▶ _WORK TO BE COMPLETED_
Leave the pictures out. Return the rest of the listing below exactly.

▶ _MATERIAL PROVIDED_
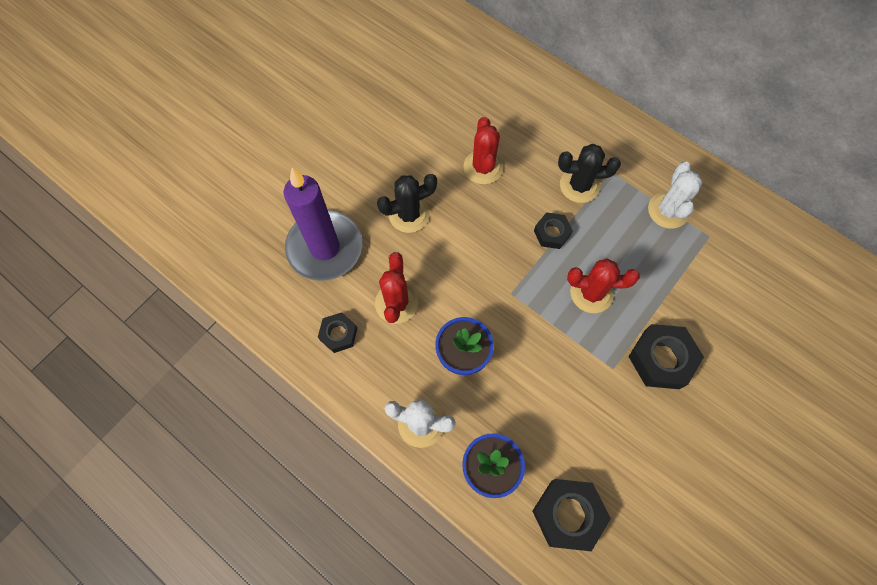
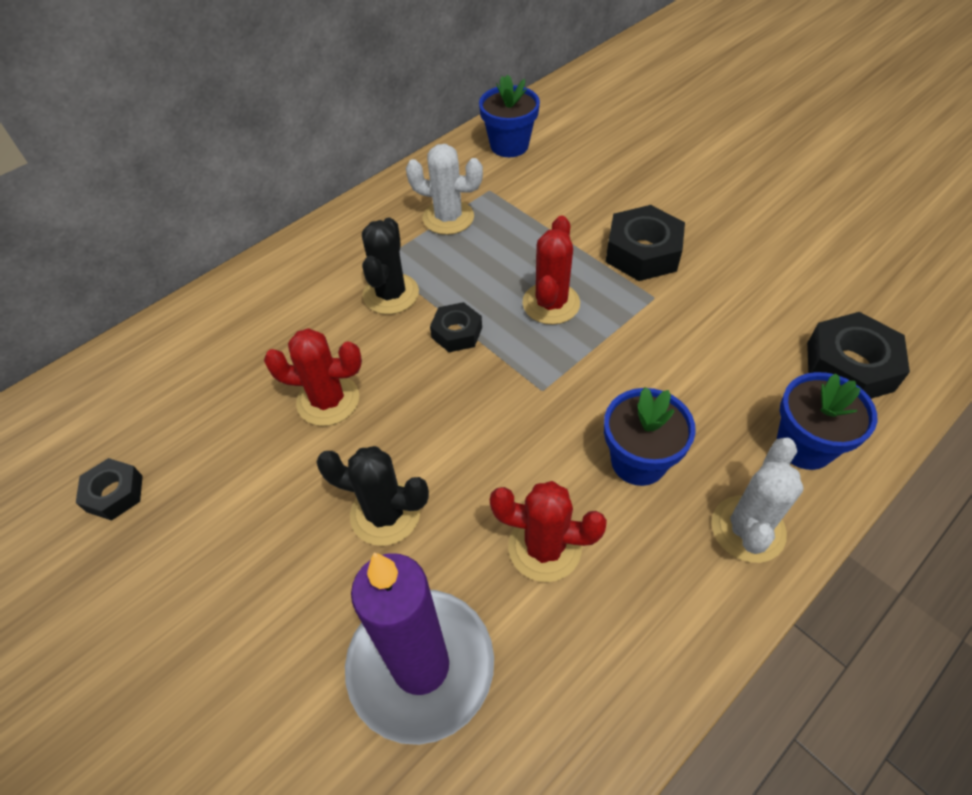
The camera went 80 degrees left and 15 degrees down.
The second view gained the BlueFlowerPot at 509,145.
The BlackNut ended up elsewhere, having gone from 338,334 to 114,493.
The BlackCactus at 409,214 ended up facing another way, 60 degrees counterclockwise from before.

▶ _SOLUTION FOR THIS EXERCISE_
The camera went 80 degrees left and 15 degrees down.
The second view gained the BlueFlowerPot at 509,145.
The BlackNut ended up elsewhere, having gone from 338,334 to 114,493.
The BlackCactus at 409,214 ended up facing another way, 60 degrees counterclockwise from before.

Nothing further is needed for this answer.